■ Records for processing ■
# # # # # # #

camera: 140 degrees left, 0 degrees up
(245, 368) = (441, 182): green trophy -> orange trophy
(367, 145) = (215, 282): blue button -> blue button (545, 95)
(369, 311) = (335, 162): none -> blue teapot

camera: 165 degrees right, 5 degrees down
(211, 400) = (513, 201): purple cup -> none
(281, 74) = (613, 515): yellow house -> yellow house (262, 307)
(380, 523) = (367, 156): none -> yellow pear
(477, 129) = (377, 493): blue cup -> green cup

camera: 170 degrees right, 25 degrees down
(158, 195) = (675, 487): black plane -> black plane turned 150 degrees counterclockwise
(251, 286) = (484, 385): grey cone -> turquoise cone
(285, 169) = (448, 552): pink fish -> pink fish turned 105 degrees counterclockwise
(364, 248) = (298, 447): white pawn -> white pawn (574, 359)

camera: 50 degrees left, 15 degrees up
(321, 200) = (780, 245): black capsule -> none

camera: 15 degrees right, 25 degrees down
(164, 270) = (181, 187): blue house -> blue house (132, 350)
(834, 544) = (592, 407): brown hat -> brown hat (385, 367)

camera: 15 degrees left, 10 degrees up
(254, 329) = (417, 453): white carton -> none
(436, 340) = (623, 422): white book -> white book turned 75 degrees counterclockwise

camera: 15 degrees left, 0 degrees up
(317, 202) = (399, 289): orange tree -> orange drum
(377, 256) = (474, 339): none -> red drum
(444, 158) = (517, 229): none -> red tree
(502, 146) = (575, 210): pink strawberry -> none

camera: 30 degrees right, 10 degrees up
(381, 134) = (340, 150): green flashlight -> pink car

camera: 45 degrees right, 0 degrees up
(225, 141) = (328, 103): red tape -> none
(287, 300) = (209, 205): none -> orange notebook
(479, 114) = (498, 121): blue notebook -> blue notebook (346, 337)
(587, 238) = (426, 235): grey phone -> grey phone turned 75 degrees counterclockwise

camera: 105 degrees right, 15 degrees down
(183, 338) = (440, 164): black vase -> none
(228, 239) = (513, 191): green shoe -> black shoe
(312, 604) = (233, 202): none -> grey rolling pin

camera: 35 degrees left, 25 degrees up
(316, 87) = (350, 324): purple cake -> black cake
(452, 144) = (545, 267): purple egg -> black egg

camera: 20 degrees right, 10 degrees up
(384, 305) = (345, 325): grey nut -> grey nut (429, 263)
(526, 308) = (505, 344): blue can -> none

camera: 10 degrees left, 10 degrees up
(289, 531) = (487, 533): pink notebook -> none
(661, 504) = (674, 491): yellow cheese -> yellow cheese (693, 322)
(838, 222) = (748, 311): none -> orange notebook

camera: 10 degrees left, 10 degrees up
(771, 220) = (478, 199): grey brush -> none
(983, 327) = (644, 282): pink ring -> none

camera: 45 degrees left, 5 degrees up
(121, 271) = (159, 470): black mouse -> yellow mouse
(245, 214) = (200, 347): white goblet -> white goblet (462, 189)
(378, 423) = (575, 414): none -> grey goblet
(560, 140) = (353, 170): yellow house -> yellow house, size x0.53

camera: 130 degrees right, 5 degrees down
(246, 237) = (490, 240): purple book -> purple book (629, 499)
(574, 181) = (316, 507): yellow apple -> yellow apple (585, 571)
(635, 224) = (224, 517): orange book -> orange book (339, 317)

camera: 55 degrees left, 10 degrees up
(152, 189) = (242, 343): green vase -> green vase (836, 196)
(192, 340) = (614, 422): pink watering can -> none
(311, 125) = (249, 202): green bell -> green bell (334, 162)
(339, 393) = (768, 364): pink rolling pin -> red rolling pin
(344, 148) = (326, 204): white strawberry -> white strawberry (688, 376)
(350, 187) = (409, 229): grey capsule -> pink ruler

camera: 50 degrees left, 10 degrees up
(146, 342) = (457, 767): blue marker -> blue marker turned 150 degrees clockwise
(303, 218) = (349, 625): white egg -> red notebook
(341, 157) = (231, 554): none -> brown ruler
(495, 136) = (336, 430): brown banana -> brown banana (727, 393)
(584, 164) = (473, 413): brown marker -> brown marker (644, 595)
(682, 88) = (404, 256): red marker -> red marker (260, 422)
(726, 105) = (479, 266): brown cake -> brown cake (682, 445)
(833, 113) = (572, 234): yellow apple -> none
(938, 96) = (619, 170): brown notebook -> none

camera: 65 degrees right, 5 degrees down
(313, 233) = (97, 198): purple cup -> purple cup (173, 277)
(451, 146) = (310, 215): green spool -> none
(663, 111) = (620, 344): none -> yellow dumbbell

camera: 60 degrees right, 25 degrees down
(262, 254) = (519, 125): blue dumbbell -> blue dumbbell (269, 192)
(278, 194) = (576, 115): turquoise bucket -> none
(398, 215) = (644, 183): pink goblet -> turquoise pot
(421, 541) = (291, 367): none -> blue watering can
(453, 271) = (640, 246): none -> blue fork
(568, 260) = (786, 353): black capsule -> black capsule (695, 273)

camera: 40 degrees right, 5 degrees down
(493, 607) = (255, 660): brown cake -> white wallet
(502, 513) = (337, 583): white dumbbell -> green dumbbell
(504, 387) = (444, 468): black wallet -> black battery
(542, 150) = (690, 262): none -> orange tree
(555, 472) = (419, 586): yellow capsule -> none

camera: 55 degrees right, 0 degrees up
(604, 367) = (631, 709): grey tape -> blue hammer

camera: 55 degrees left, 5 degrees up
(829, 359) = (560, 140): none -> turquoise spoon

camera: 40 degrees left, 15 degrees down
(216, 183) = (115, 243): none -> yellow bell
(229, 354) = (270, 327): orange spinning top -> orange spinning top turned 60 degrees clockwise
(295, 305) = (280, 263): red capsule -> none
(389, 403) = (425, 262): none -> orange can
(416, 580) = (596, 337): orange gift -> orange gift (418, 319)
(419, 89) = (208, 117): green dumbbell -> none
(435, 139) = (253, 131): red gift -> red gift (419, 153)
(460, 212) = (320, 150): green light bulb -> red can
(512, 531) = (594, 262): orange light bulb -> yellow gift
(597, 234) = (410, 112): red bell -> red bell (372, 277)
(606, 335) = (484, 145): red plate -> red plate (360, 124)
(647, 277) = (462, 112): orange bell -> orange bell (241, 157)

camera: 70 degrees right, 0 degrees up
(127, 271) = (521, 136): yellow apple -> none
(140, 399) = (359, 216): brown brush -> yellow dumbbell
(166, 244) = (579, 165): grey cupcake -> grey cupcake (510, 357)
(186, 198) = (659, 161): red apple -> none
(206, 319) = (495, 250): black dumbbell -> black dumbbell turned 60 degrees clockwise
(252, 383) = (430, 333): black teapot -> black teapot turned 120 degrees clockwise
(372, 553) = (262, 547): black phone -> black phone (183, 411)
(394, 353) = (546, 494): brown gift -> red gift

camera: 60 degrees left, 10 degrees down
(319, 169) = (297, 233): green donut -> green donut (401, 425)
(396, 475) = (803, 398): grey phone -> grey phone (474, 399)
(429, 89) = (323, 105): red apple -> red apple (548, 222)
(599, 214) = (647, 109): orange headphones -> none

# # # # # # #

■ Your instructions ■
Go through the records above and return each line in which the word "white" occurs.

■ Answer to this problem ■
(364, 248) = (298, 447): white pawn -> white pawn (574, 359)
(254, 329) = (417, 453): white carton -> none
(436, 340) = (623, 422): white book -> white book turned 75 degrees counterclockwise
(245, 214) = (200, 347): white goblet -> white goblet (462, 189)
(344, 148) = (326, 204): white strawberry -> white strawberry (688, 376)
(303, 218) = (349, 625): white egg -> red notebook
(493, 607) = (255, 660): brown cake -> white wallet
(502, 513) = (337, 583): white dumbbell -> green dumbbell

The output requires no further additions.